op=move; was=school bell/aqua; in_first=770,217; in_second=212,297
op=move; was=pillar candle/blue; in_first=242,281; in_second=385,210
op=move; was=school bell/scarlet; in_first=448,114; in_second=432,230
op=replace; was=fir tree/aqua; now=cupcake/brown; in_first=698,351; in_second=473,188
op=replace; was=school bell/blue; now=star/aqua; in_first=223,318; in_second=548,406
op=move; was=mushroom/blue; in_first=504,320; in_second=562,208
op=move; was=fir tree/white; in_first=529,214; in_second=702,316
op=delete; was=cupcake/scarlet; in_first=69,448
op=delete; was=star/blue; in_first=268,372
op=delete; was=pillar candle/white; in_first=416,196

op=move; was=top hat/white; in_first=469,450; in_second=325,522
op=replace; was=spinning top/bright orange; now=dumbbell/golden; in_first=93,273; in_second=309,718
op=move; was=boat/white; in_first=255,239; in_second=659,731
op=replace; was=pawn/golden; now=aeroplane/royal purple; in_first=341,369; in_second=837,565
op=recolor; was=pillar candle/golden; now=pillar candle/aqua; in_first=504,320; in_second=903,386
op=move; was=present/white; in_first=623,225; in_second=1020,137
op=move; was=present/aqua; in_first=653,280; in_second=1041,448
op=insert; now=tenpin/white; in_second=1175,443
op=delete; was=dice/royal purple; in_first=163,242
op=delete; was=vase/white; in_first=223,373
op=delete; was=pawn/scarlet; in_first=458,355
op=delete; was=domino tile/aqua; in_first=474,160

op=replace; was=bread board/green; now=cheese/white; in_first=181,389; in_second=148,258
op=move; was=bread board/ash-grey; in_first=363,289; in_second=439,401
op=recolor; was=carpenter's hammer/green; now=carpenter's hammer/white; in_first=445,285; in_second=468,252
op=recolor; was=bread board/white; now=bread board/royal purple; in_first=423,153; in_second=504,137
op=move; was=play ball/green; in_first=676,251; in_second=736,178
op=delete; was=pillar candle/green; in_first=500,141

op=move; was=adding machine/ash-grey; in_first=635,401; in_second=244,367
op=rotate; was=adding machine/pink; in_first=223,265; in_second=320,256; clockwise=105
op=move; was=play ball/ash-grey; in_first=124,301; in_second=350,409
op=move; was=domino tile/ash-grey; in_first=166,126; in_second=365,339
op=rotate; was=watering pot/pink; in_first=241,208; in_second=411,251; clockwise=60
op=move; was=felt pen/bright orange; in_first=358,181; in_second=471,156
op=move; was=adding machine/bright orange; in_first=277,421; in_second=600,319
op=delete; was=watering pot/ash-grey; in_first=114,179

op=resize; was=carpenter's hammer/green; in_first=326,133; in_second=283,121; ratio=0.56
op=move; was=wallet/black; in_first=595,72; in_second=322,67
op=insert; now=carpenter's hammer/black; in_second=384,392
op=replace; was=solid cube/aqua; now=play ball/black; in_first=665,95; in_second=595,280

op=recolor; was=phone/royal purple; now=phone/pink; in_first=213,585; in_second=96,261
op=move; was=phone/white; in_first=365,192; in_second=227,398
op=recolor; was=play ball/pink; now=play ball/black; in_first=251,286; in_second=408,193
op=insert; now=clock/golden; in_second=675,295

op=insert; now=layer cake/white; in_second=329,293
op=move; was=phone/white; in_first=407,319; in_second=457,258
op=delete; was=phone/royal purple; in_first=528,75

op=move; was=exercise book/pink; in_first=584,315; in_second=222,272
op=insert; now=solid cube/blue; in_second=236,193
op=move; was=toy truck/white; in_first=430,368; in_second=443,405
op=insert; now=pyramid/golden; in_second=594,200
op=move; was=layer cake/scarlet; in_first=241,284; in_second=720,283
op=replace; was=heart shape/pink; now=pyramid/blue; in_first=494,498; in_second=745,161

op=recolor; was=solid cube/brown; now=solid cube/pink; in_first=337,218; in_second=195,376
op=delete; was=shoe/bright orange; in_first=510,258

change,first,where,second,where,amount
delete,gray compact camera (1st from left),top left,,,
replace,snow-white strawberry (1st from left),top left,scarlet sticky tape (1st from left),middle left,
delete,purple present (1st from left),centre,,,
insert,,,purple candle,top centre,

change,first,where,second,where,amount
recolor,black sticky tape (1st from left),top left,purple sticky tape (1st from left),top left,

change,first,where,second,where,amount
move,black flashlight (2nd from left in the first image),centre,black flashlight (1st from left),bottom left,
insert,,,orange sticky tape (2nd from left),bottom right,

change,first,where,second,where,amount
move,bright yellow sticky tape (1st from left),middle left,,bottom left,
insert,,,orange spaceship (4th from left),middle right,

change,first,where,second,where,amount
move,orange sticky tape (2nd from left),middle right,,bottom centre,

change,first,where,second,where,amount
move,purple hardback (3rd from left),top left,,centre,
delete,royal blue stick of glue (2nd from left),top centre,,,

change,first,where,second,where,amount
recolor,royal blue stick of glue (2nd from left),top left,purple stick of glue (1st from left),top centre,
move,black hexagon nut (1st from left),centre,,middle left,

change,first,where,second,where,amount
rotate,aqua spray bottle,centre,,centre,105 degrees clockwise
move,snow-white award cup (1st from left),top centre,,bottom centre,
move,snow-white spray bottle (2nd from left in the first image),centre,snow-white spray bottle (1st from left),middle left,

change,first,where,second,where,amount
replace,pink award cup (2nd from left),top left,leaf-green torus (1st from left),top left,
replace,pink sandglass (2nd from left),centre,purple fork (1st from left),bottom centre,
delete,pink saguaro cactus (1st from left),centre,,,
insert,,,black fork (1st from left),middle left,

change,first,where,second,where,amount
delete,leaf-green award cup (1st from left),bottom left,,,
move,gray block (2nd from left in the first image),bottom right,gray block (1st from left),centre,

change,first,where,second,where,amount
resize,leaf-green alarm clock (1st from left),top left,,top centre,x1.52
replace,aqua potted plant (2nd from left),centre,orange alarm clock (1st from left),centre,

====

◆ What the task asks
Above are some records; copy exactly the lines from the one with "op=move; was=fir tree/white;" through the one with "op=delete; was=star/blue; in_first=268,372", both included, and no others.

◆ Solved exercise
op=move; was=fir tree/white; in_first=529,214; in_second=702,316
op=delete; was=cupcake/scarlet; in_first=69,448
op=delete; was=star/blue; in_first=268,372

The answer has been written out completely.